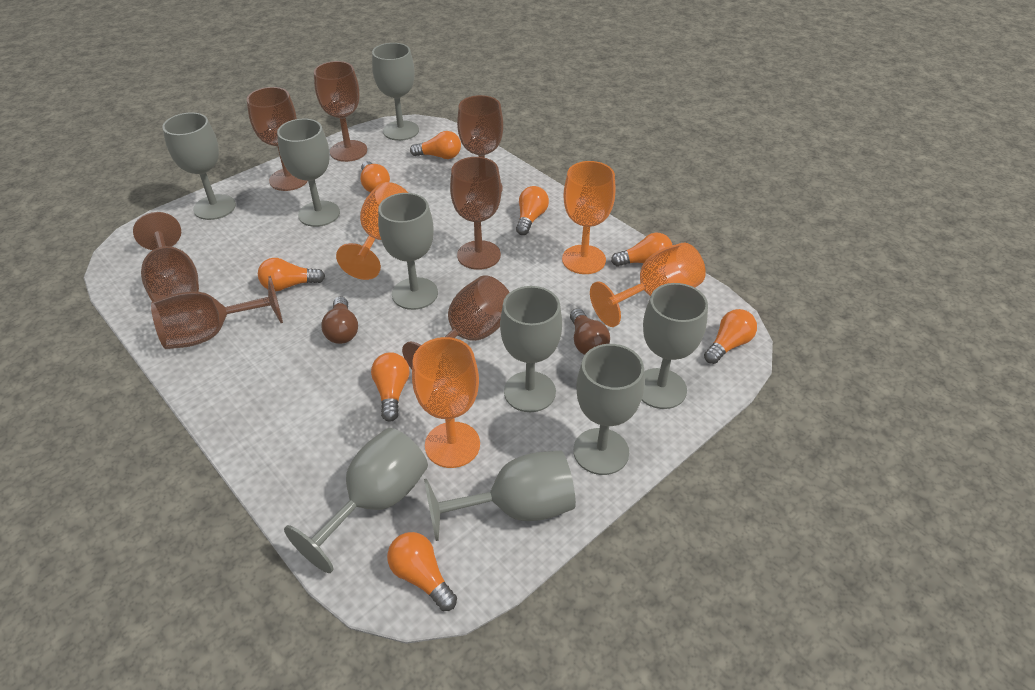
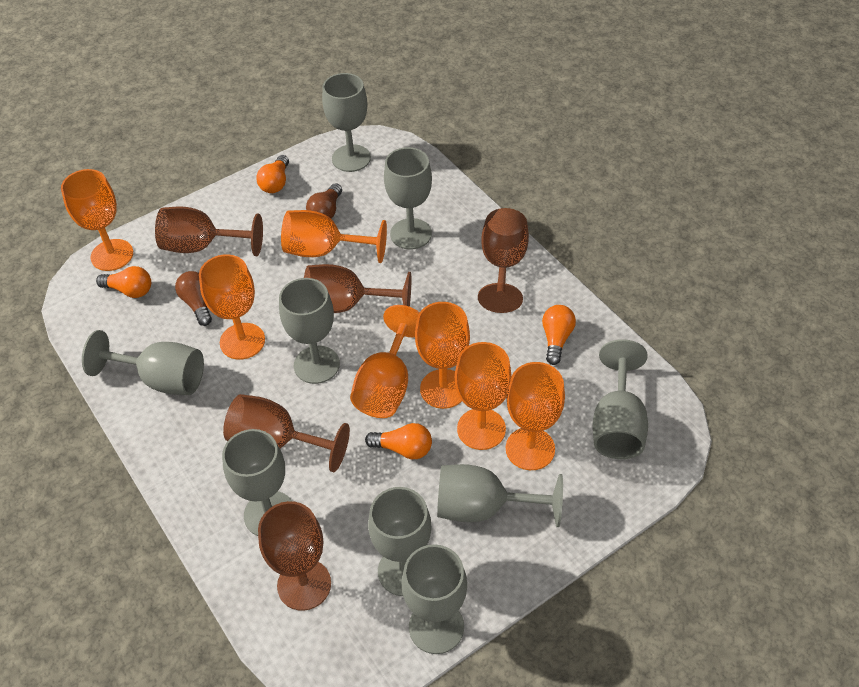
brown goblet: 7 -> 5
orange goblet: 4 -> 7
orange light bulb: 8 -> 4

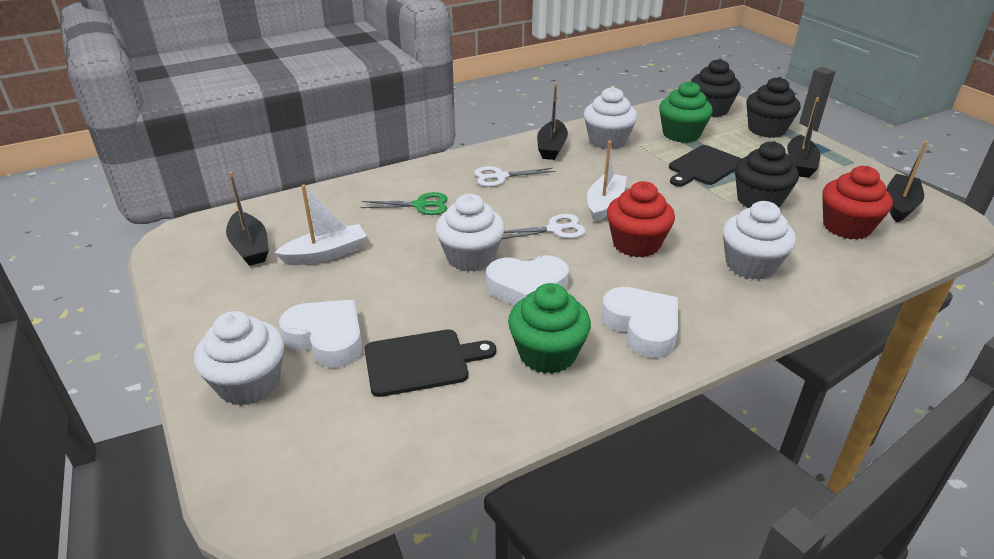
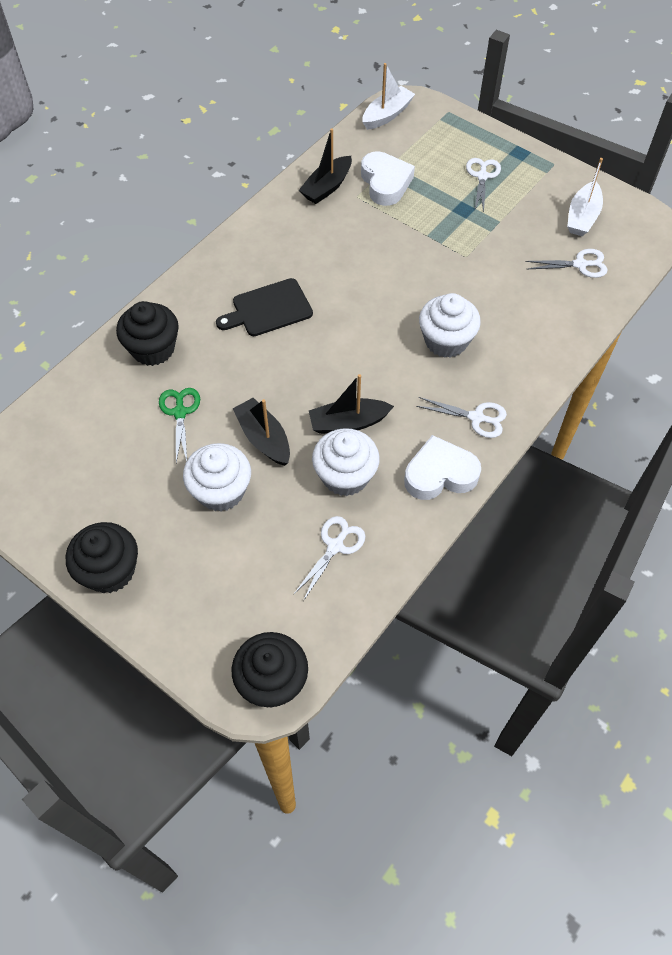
black boat: 4 -> 3
black cutting board: 2 -> 1
green cupcake: 2 -> 0
red cupcake: 2 -> 0
white cupcake: 4 -> 3
white heart: 3 -> 2
white scissors: 2 -> 4

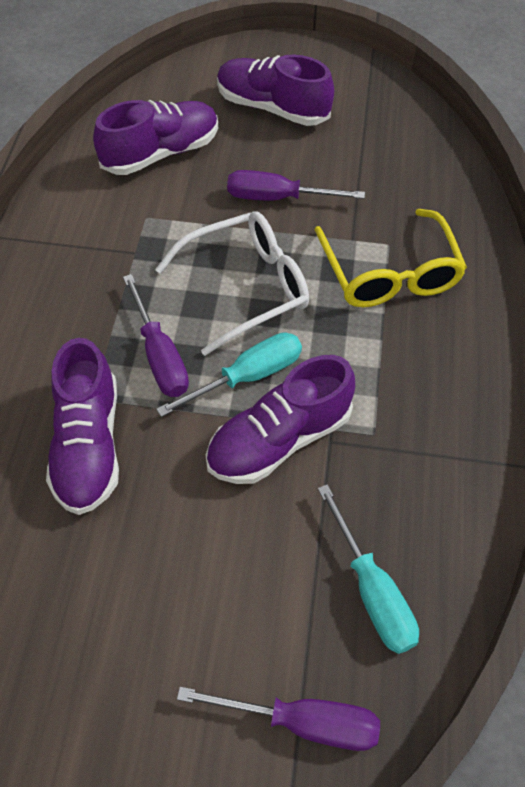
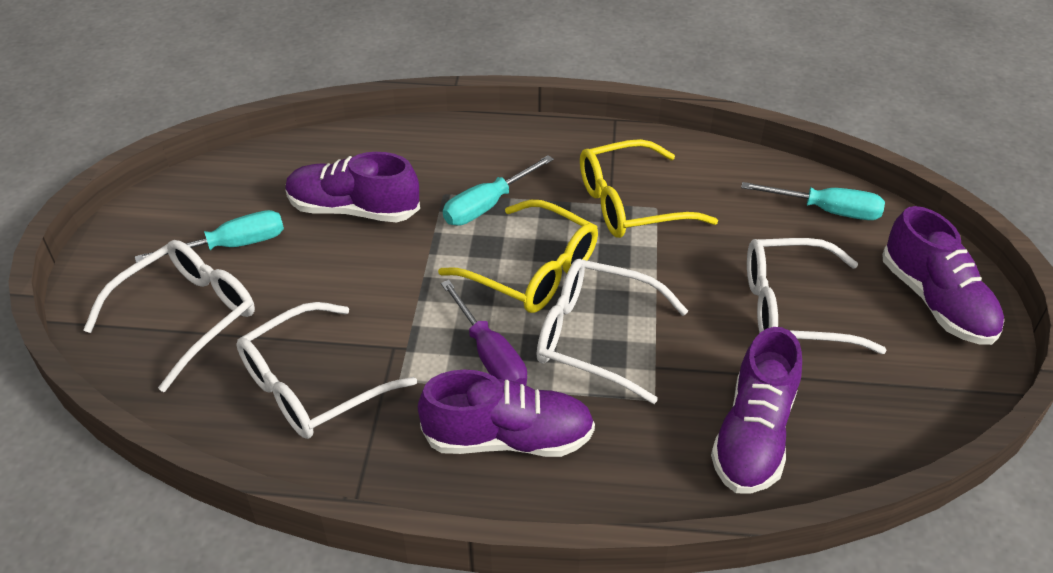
purple screwdriver: 3 -> 1
turquoise screwdriver: 2 -> 3
white glasses: 1 -> 4
yellow glasses: 1 -> 2

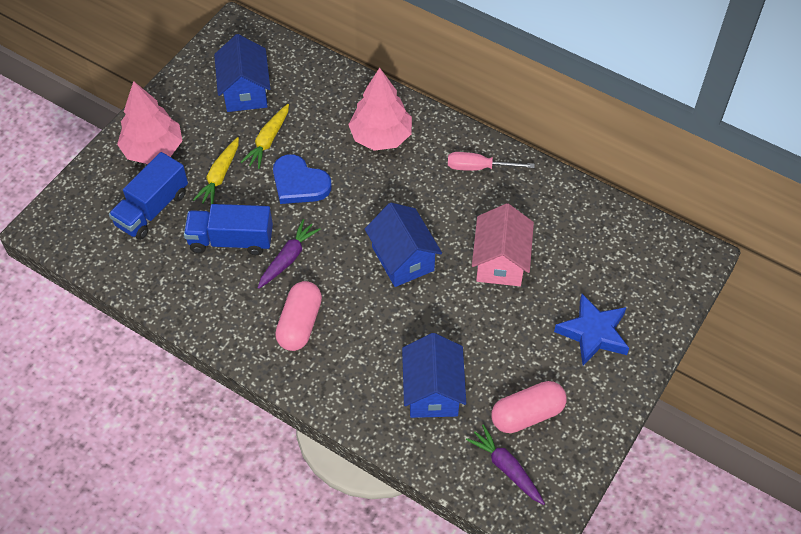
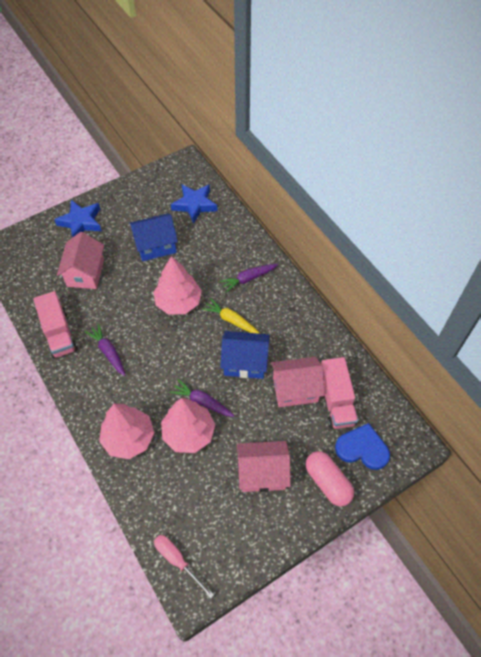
blue house: 3 -> 2
blue star: 1 -> 2
blue truck: 2 -> 0
pink capsule: 2 -> 1
pink house: 1 -> 3
pink tree: 2 -> 3
pink truck: 0 -> 2
purple carrot: 2 -> 3
yellow carrot: 2 -> 1

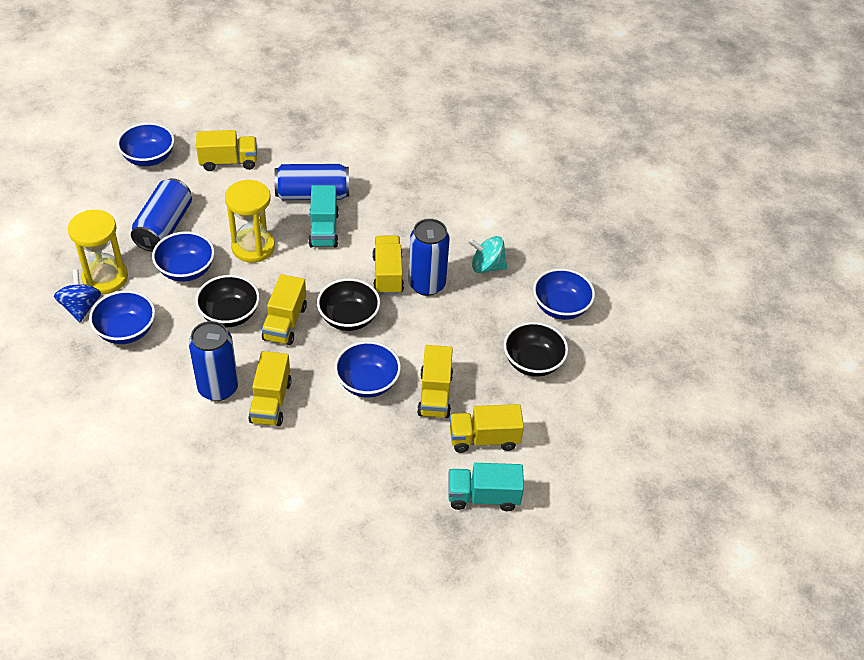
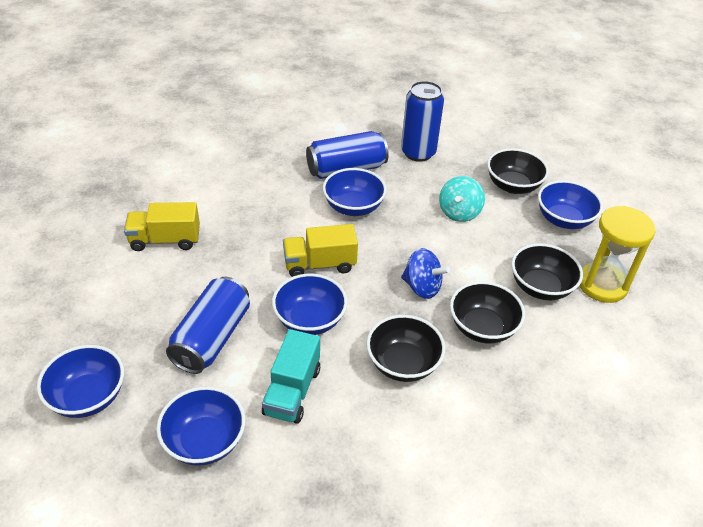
black bowl: 3 -> 4
blue can: 4 -> 3
turquoise truck: 2 -> 1
yellow hourglass: 2 -> 1
yellow truck: 6 -> 2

-=-=-=-=-

# Work task:
Retype the data shown above exactly, excluding any picture it contains.

# Answer section:
brown goblet: 7 -> 5
orange goblet: 4 -> 7
orange light bulb: 8 -> 4

black boat: 4 -> 3
black cutting board: 2 -> 1
green cupcake: 2 -> 0
red cupcake: 2 -> 0
white cupcake: 4 -> 3
white heart: 3 -> 2
white scissors: 2 -> 4

purple screwdriver: 3 -> 1
turquoise screwdriver: 2 -> 3
white glasses: 1 -> 4
yellow glasses: 1 -> 2

blue house: 3 -> 2
blue star: 1 -> 2
blue truck: 2 -> 0
pink capsule: 2 -> 1
pink house: 1 -> 3
pink tree: 2 -> 3
pink truck: 0 -> 2
purple carrot: 2 -> 3
yellow carrot: 2 -> 1

black bowl: 3 -> 4
blue can: 4 -> 3
turquoise truck: 2 -> 1
yellow hourglass: 2 -> 1
yellow truck: 6 -> 2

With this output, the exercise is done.